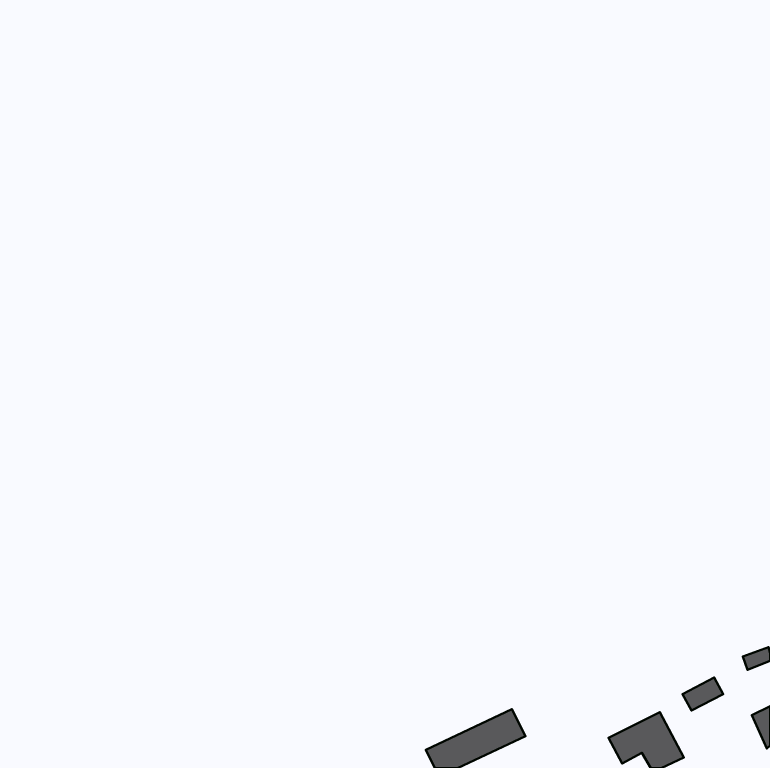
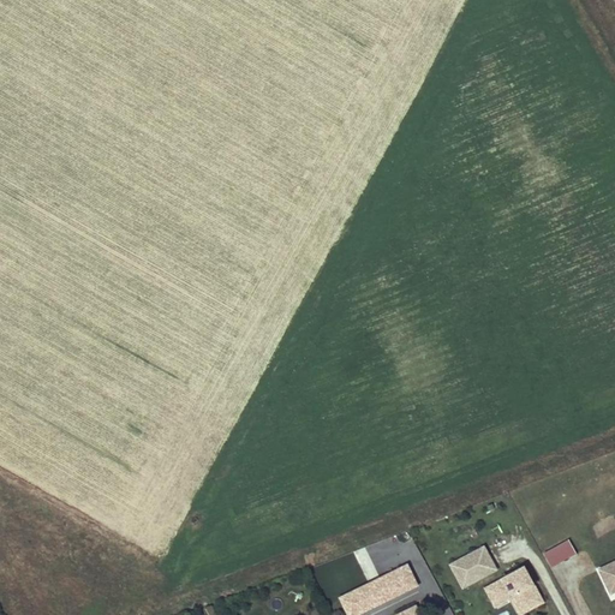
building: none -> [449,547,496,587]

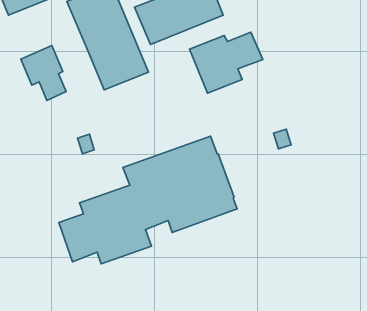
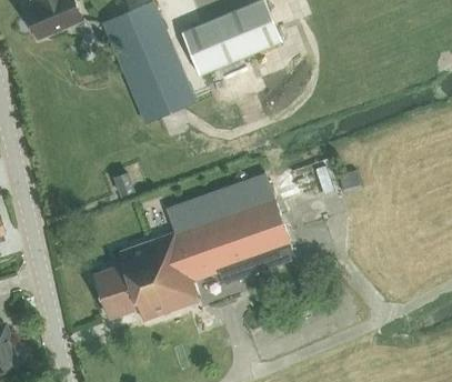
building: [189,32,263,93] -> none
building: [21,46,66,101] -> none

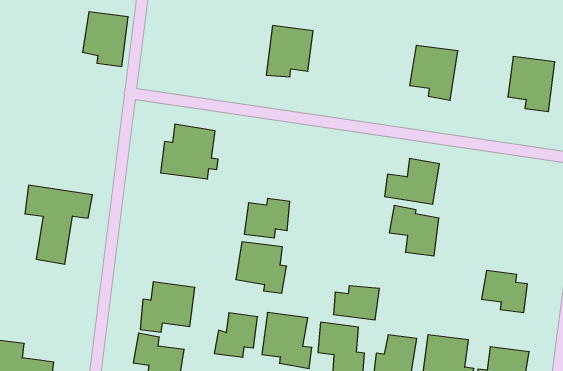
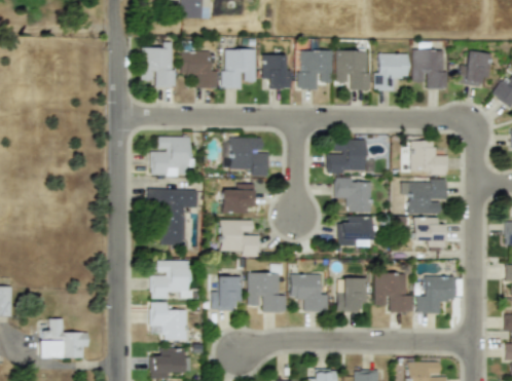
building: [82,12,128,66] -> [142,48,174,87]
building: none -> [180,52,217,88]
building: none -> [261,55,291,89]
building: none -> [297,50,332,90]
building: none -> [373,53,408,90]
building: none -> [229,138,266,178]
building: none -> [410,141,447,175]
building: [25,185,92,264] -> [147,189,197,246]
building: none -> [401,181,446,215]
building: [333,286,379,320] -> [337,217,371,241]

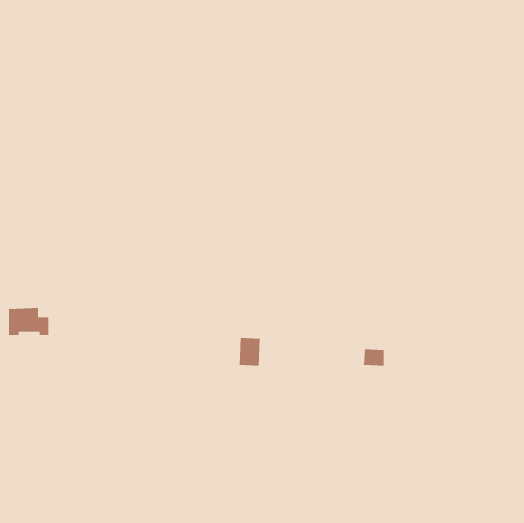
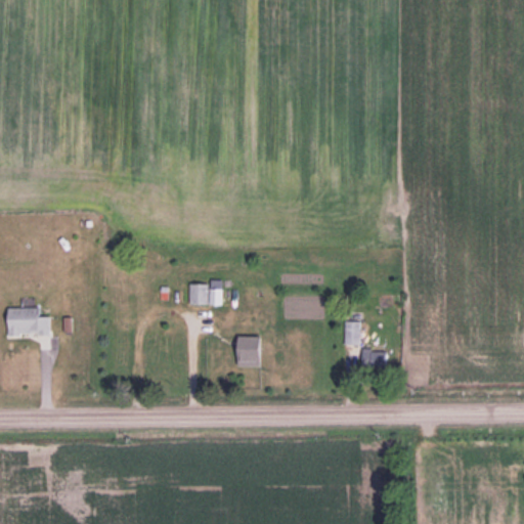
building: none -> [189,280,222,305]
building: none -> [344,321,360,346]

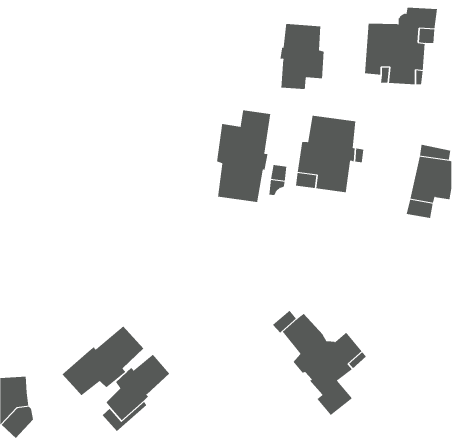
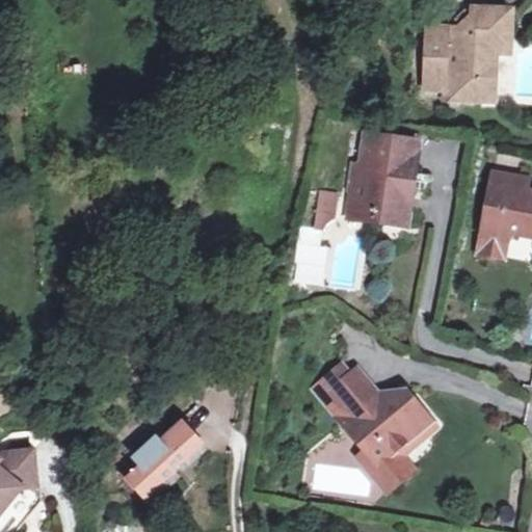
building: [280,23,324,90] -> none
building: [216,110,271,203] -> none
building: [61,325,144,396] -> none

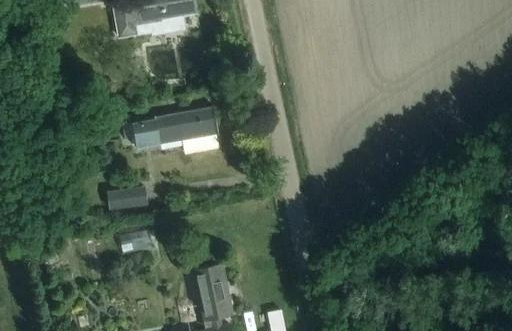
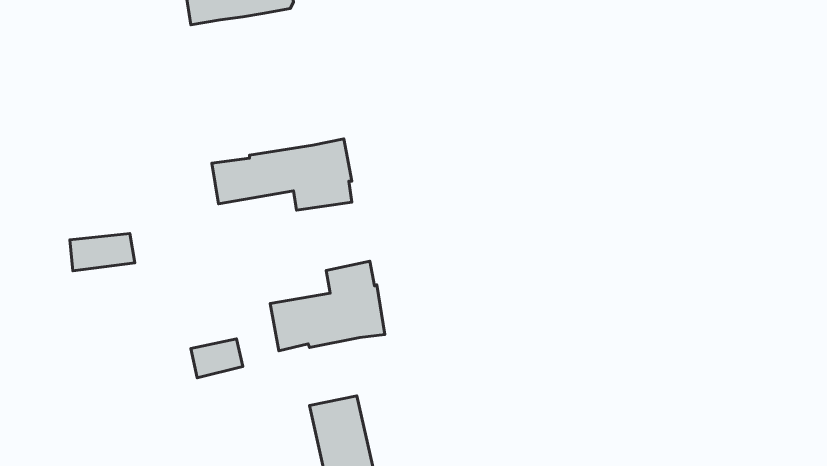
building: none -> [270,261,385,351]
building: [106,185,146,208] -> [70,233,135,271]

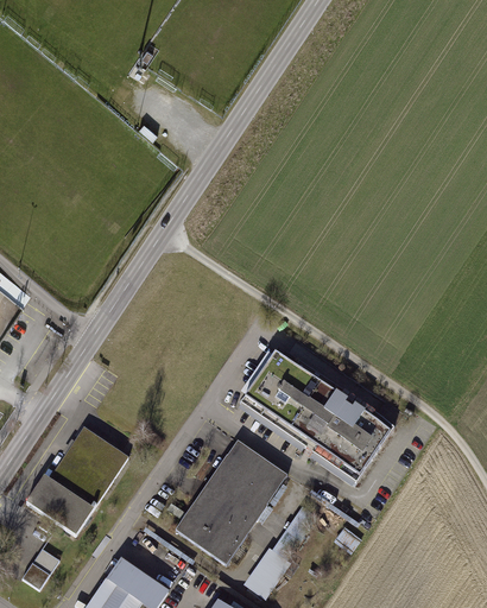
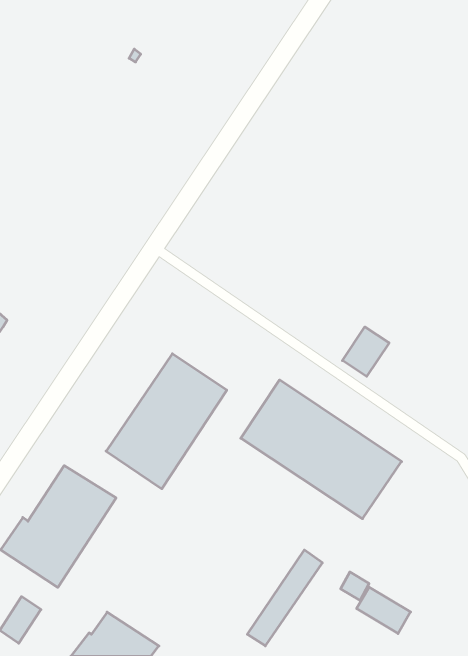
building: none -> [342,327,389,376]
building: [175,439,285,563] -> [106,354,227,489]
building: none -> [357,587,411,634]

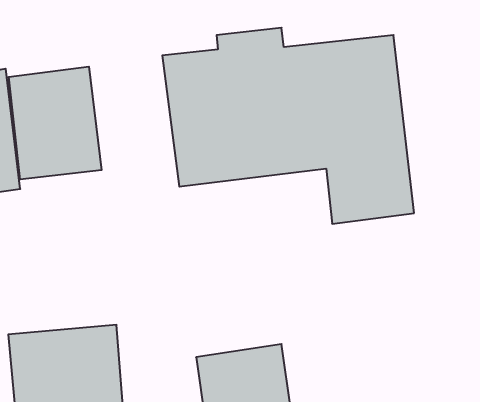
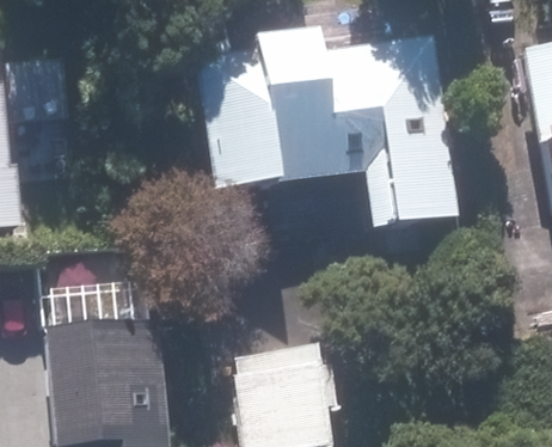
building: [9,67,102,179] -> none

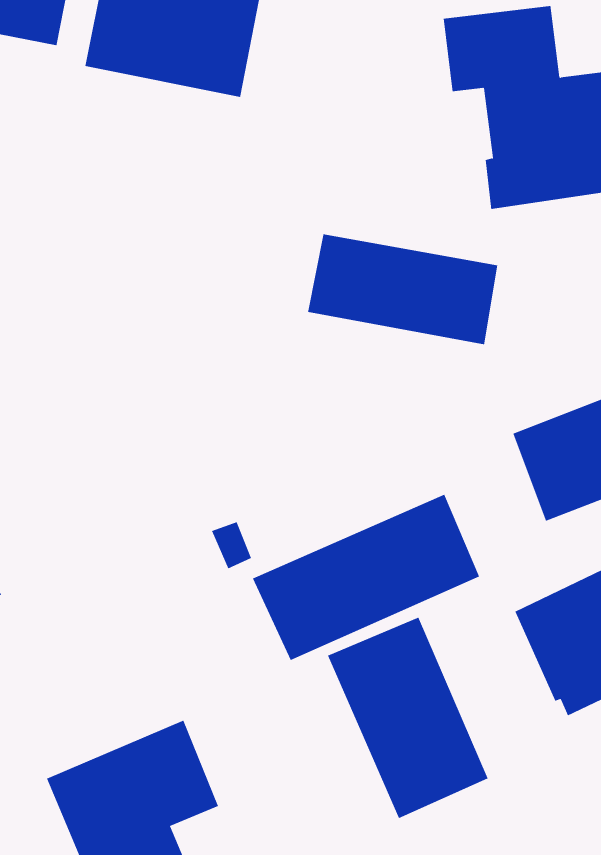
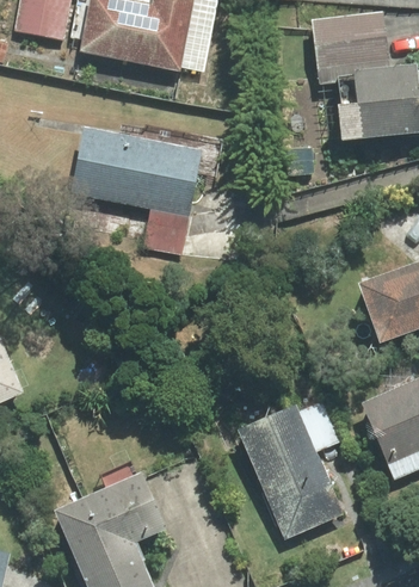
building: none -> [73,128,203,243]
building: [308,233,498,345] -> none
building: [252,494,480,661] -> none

◆ ◆ ◆

Every line from the one bearing "building: [189,32,263,93] -> none" through the end of the data above must be output exactly, and no picture may appear.

building: [189,32,263,93] -> none
building: [21,46,66,101] -> none

building: [82,12,128,66] -> [142,48,174,87]
building: none -> [180,52,217,88]
building: none -> [261,55,291,89]
building: none -> [297,50,332,90]
building: none -> [373,53,408,90]
building: none -> [229,138,266,178]
building: none -> [410,141,447,175]
building: [25,185,92,264] -> [147,189,197,246]
building: none -> [401,181,446,215]
building: [333,286,379,320] -> [337,217,371,241]

building: none -> [189,280,222,305]
building: none -> [344,321,360,346]

building: [280,23,324,90] -> none
building: [216,110,271,203] -> none
building: [61,325,144,396] -> none

building: none -> [270,261,385,351]
building: [106,185,146,208] -> [70,233,135,271]

building: none -> [342,327,389,376]
building: [175,439,285,563] -> [106,354,227,489]
building: none -> [357,587,411,634]

building: [9,67,102,179] -> none

building: none -> [73,128,203,243]
building: [308,233,498,345] -> none
building: [252,494,480,661] -> none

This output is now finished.